What to work on
Please copy, exactly and with no pictures, only the lines from the one containing "tan brick I8:I10" through the last line of the records.

▽

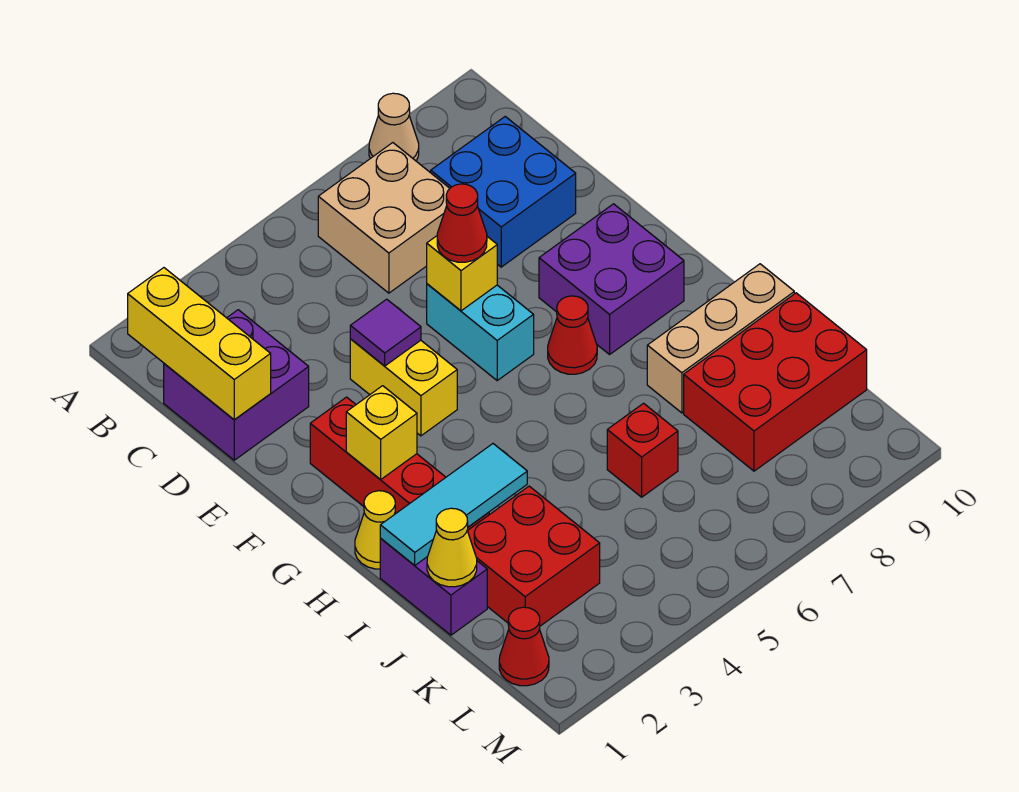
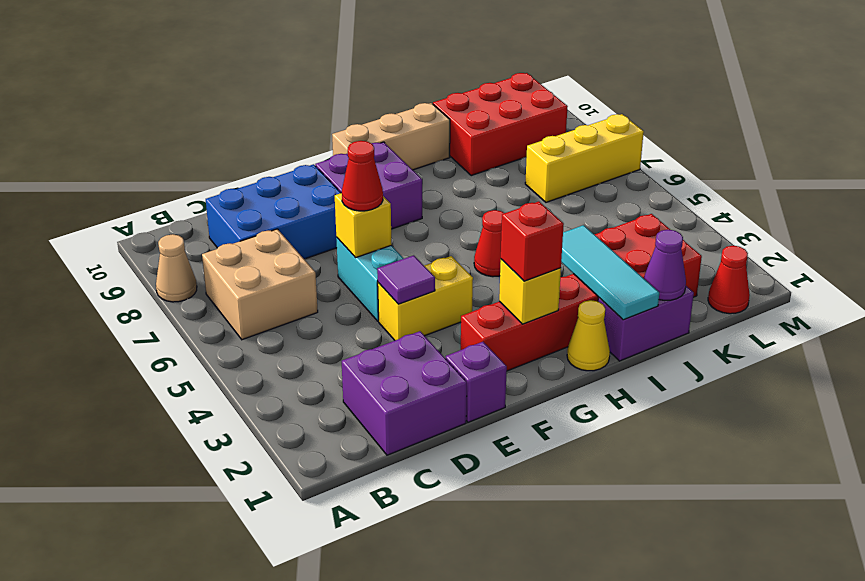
yellow brick B1:D1 level 2 -> yellow brick K7:M7 level 1
blue brick C8:D9 level 1 -> blue brick C8:E9 level 1
none -> purple brick E1 level 1
cyan brick E6:F6 level 1 -> cyan brick E5:E6 level 1
red cone G7 level 1 -> red cone H5 level 1
tan brick I8:I10 level 1 -> tan brick G10:I10 level 1
yellow cone J1 level 2 -> purple cone J1 level 2
red brick J6 level 1 -> red brick G2 level 3
red brick J8:K10 level 1 -> red brick J9:L10 level 1

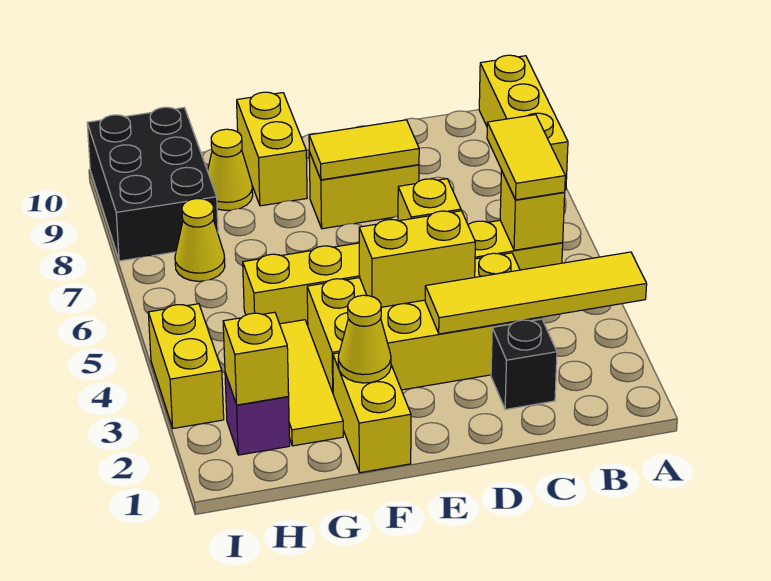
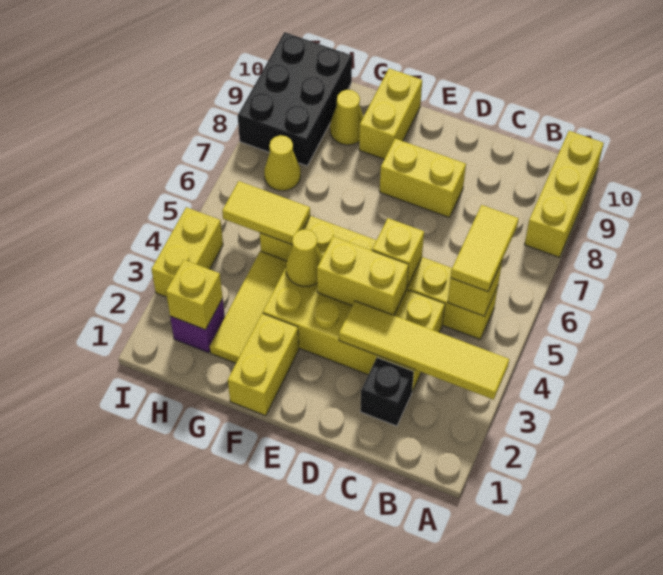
yellow tile D8:E8 level 2 -> yellow tile G5:H5 level 2
yellow cone F2 level 2 -> yellow cone F4 level 2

△

Solved problem
tan brick I8:I10 level 1 -> tan brick G10:I10 level 1
yellow cone J1 level 2 -> purple cone J1 level 2
red brick J6 level 1 -> red brick G2 level 3
red brick J8:K10 level 1 -> red brick J9:L10 level 1

yellow tile D8:E8 level 2 -> yellow tile G5:H5 level 2
yellow cone F2 level 2 -> yellow cone F4 level 2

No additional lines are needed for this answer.